What is required: Once you reach the line containing "added: blue toy plane (180 426)" in the entries below, write out that line and each one after it down to the line containing "recoloured: blue hand", exactly and with nothing added.

Given records:
────────────────────────────────────────

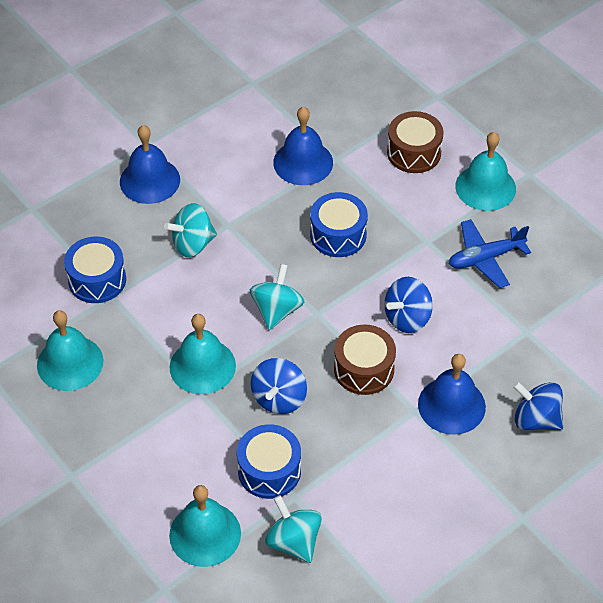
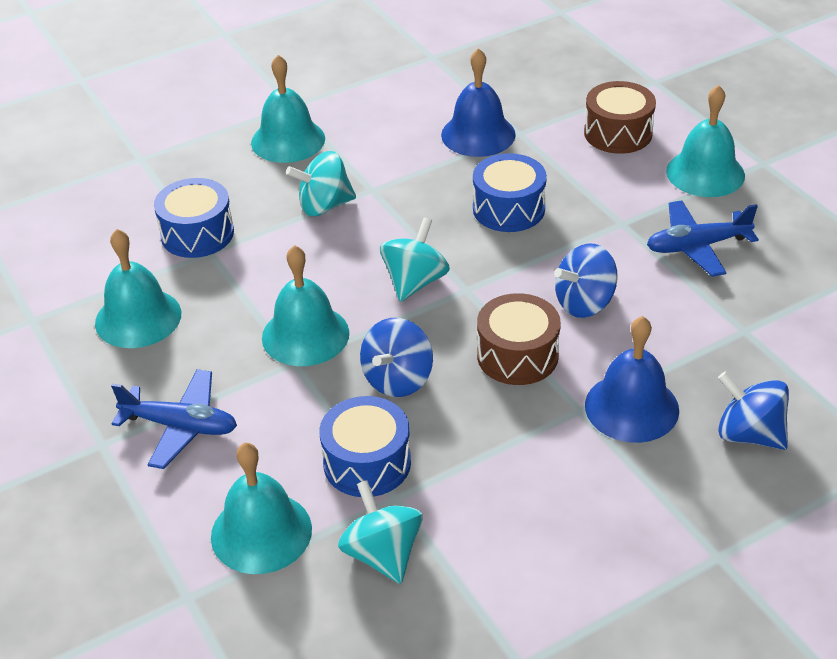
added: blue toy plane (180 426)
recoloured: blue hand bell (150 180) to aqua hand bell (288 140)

────────────────────────────────────────

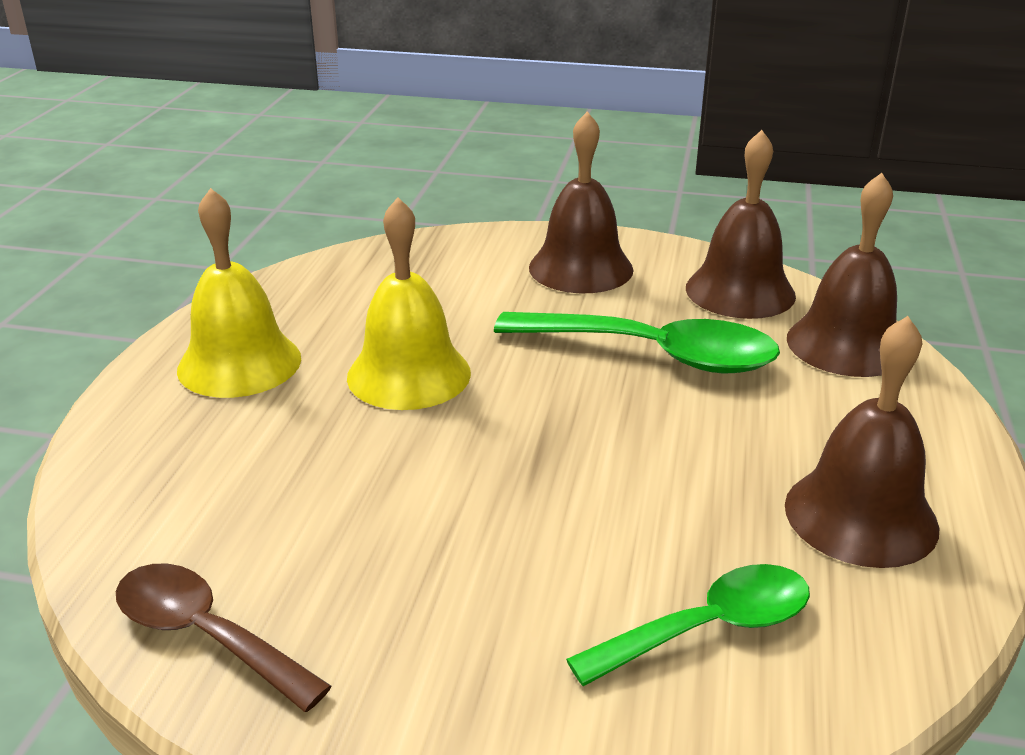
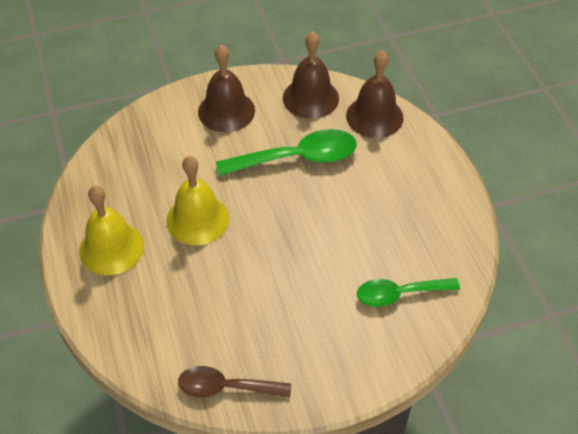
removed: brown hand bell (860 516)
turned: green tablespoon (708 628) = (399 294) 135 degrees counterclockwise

────────────────────────────────────────

Reply:
added: blue toy plane (180 426)
recoloured: blue hand bell (150 180) to aqua hand bell (288 140)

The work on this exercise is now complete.